§ Task item
Please copy out each line of the entries in which "test" appears.

§ Available data

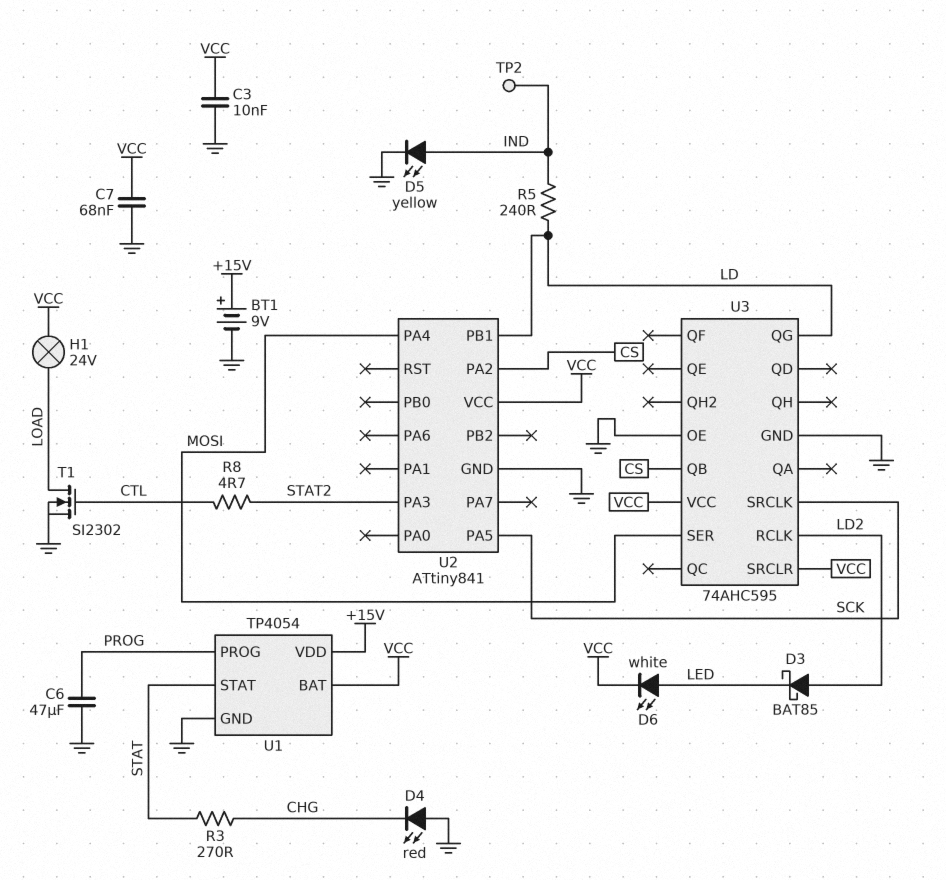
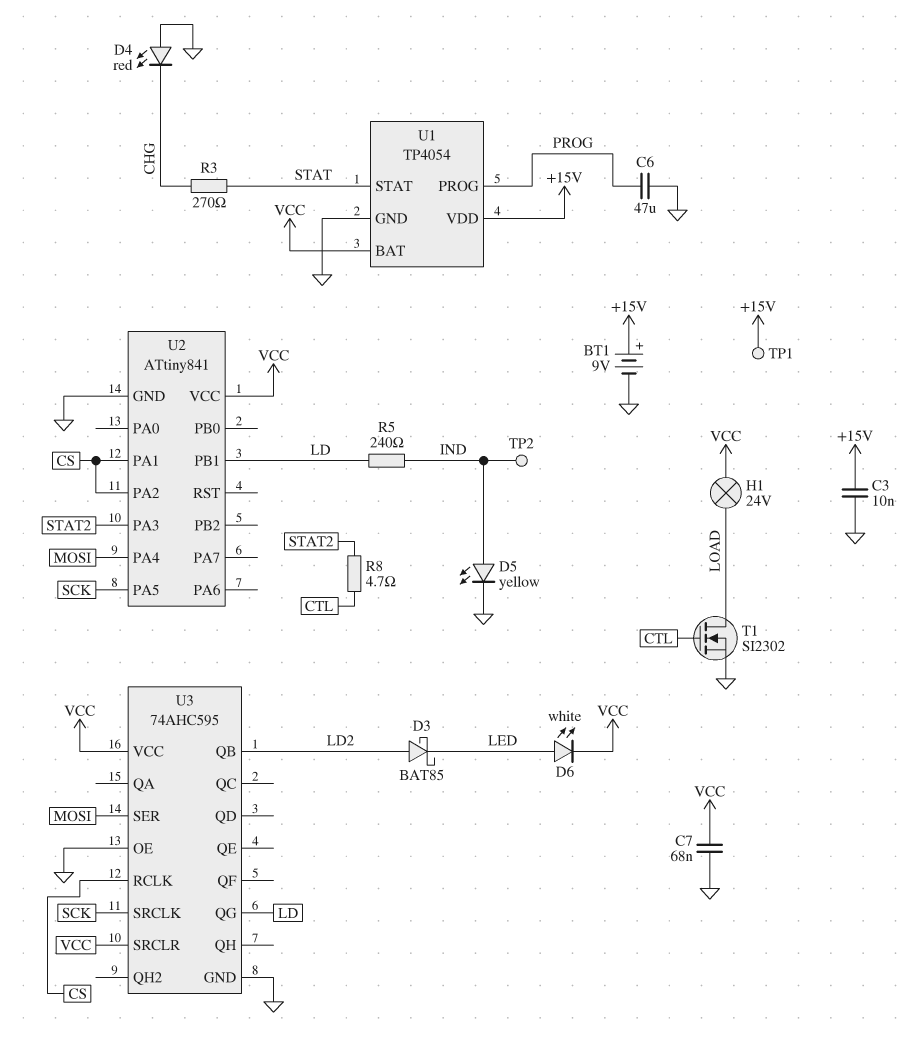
C3: 10nF (GND, VCC) -> 10nF (+15V, GND)
TP1: none -> test point (+15V)
U2 pin PA1: none -> CS
U3 pin QB: CS -> LD2
U3 pin RCLK: LD2 -> CS

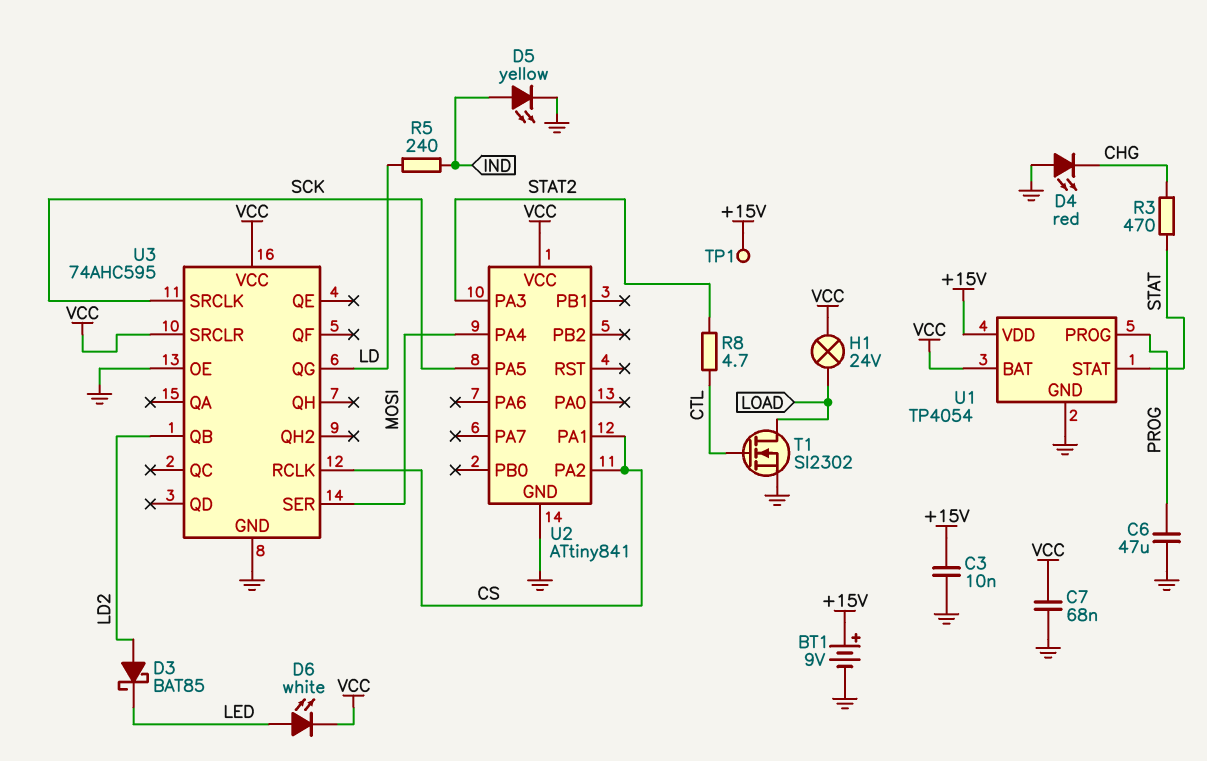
R3: 270 (CHG, STAT) -> 470 (CHG, STAT)
TP2: test point (IND) -> none
U2 pin PB1: LD -> none

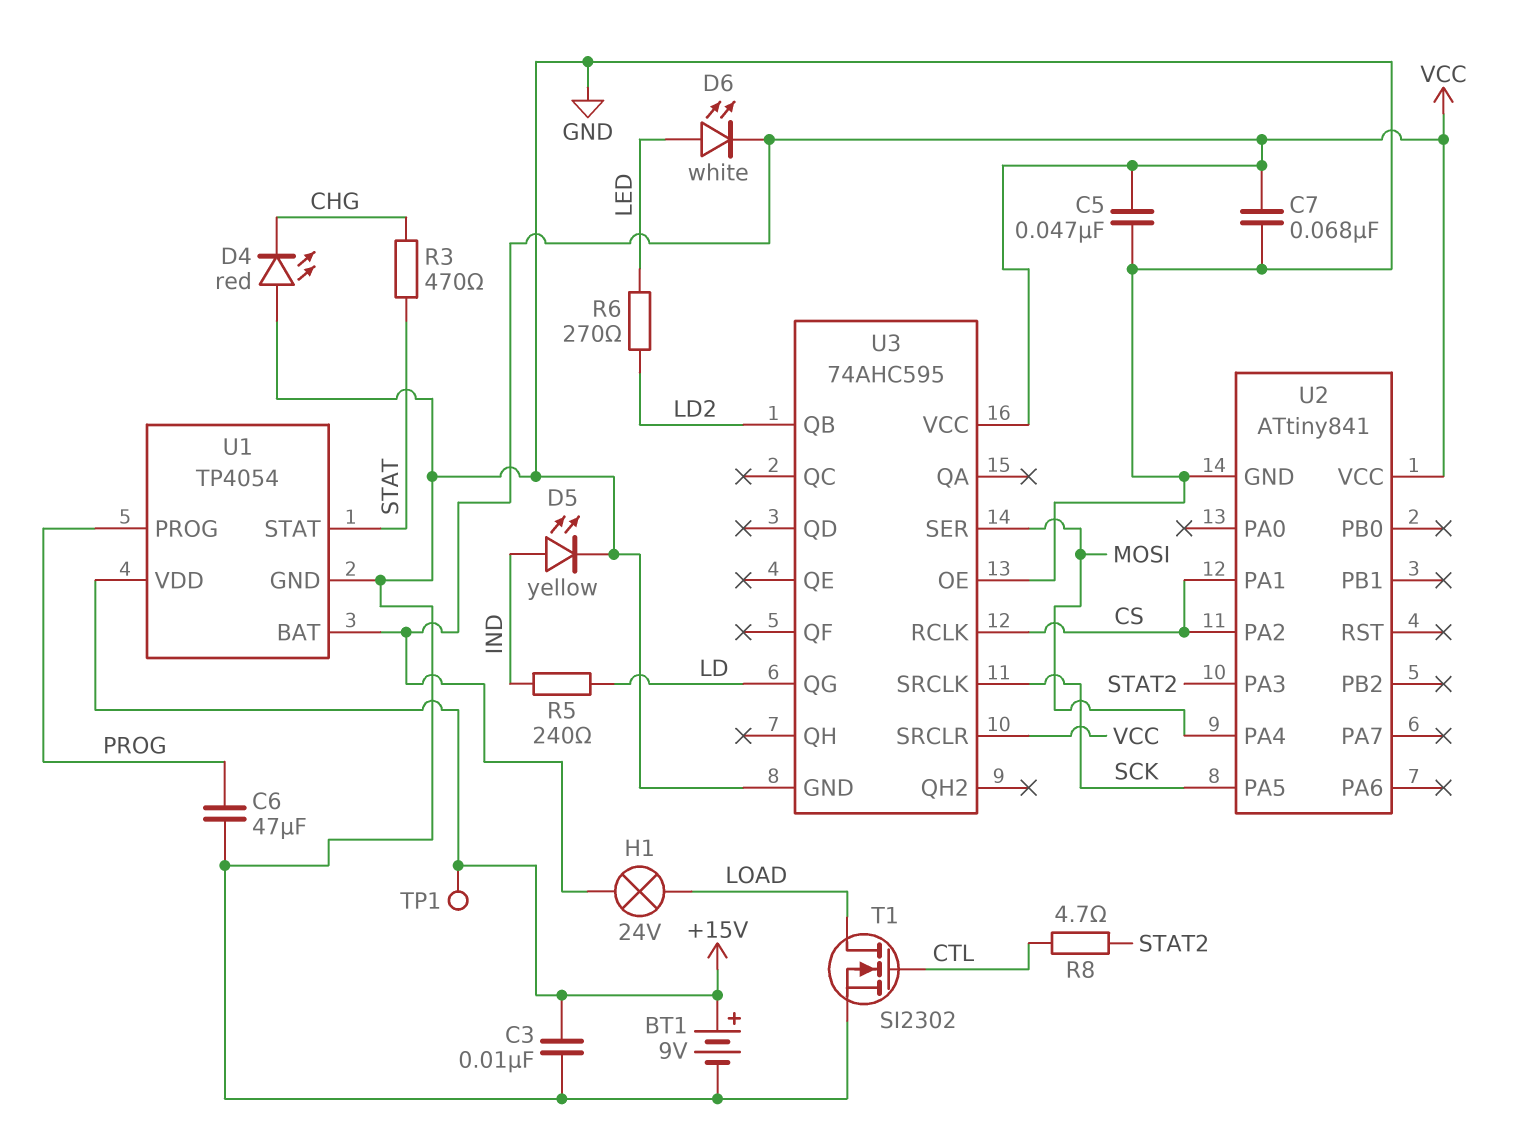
C5: none -> 47nF (GND, VCC)
D3: schottky BAT85 (A LD2, K LED) -> none
R6: none -> 270 (LD2, LED)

§ Output of the exercise
TP1: none -> test point (+15V)
TP2: test point (IND) -> none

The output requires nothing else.